▶

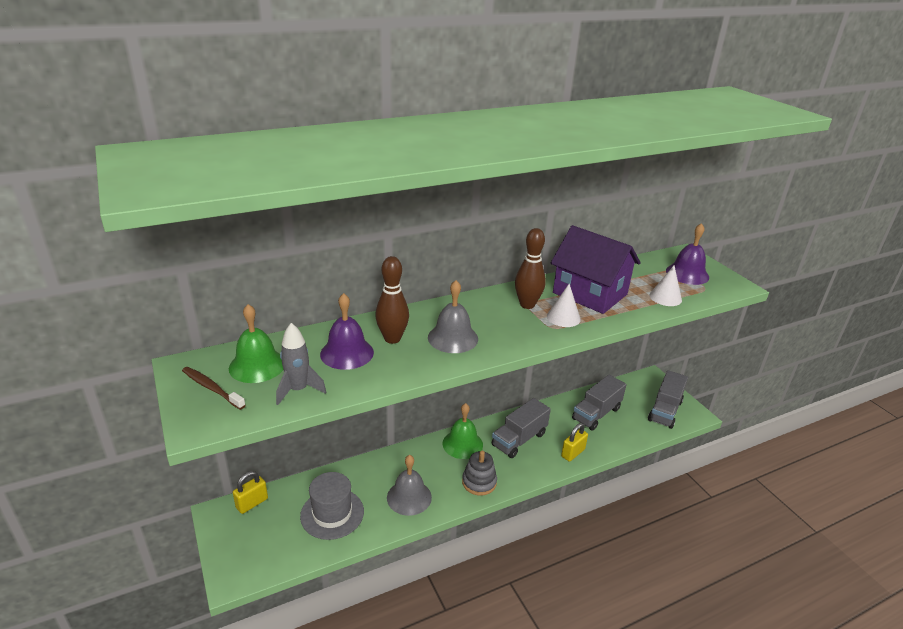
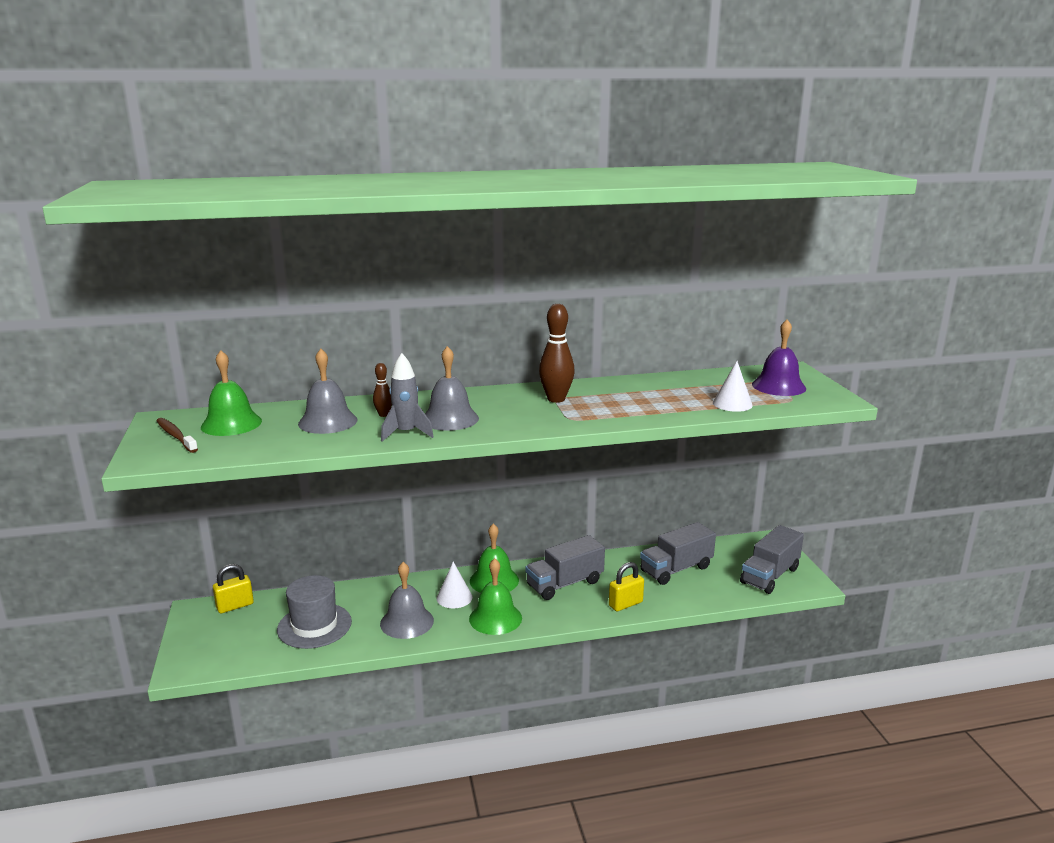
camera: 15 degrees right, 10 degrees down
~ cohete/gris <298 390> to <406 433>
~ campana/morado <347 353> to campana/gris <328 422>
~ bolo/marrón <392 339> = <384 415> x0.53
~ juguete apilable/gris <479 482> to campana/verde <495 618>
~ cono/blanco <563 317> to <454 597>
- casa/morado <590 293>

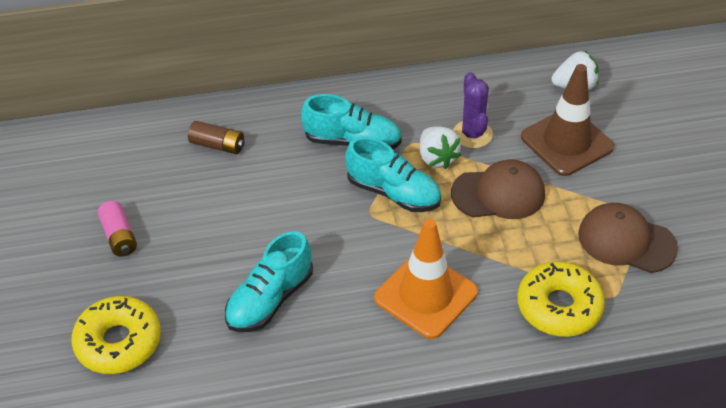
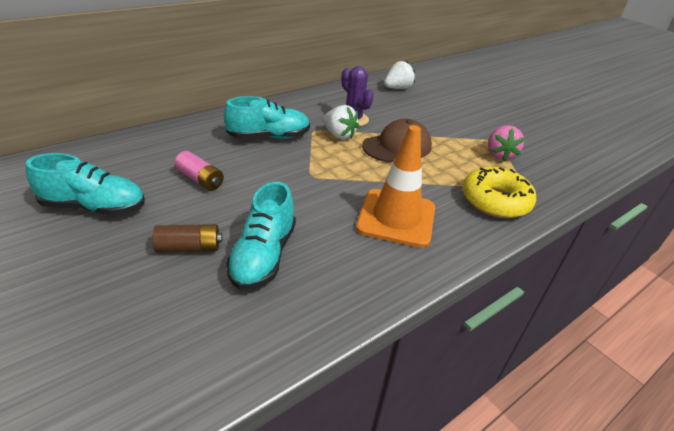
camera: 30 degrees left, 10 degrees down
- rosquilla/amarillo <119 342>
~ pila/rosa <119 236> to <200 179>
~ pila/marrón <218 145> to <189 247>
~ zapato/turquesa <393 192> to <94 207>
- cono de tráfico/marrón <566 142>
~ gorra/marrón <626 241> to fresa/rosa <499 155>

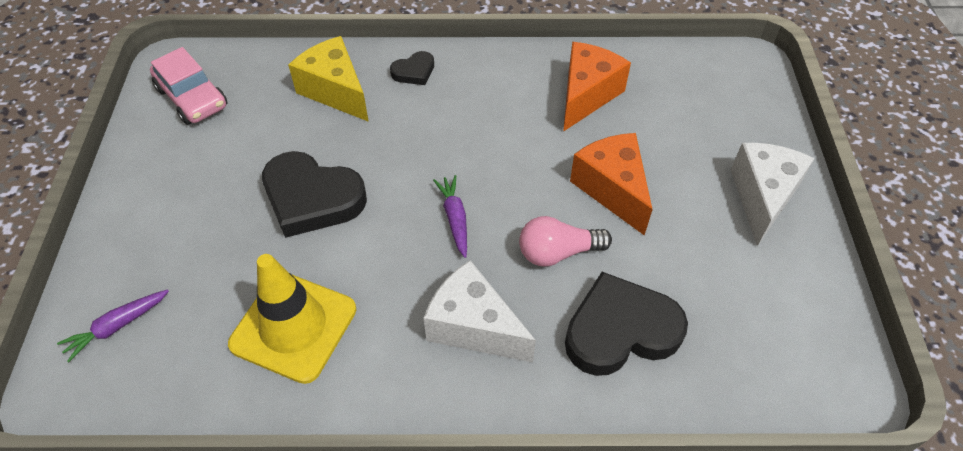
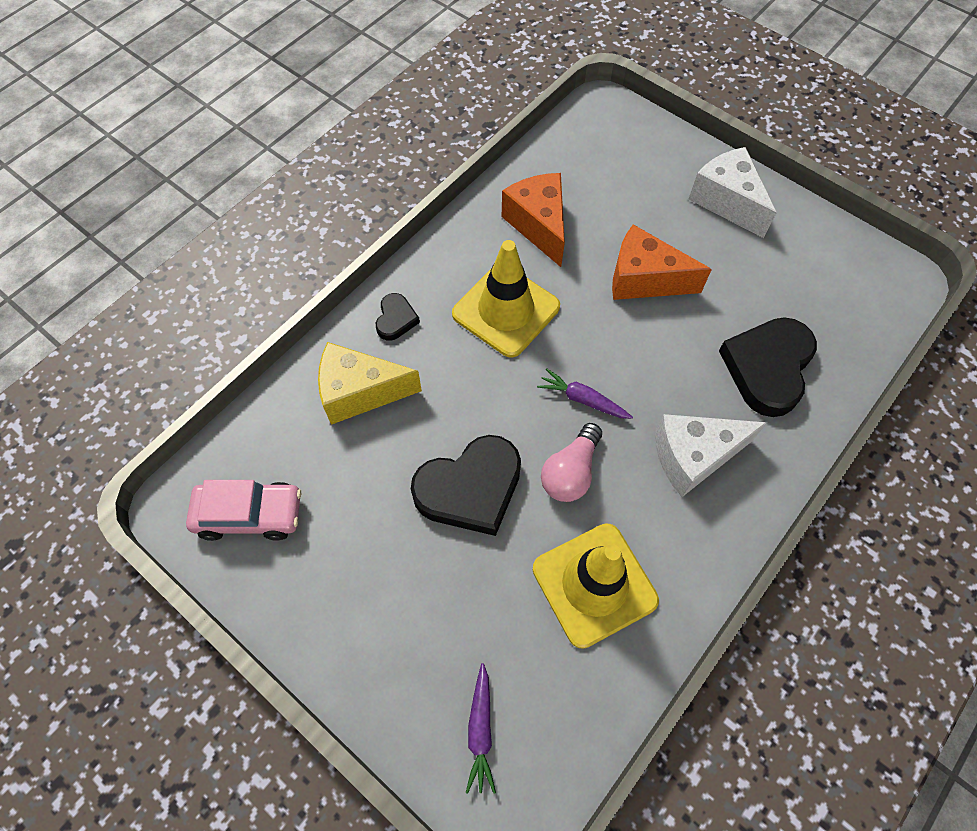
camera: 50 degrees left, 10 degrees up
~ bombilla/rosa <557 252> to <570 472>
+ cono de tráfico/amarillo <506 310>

◀

_Assigned task_. Word for word, return the listing above; the pictures do not belong in the copy.

_Solution to the problem_.
camera: 15 degrees right, 10 degrees down
~ cohete/gris <298 390> to <406 433>
~ campana/morado <347 353> to campana/gris <328 422>
~ bolo/marrón <392 339> = <384 415> x0.53
~ juguete apilable/gris <479 482> to campana/verde <495 618>
~ cono/blanco <563 317> to <454 597>
- casa/morado <590 293>

camera: 30 degrees left, 10 degrees down
- rosquilla/amarillo <119 342>
~ pila/rosa <119 236> to <200 179>
~ pila/marrón <218 145> to <189 247>
~ zapato/turquesa <393 192> to <94 207>
- cono de tráfico/marrón <566 142>
~ gorra/marrón <626 241> to fresa/rosa <499 155>

camera: 50 degrees left, 10 degrees up
~ bombilla/rosa <557 252> to <570 472>
+ cono de tráfico/amarillo <506 310>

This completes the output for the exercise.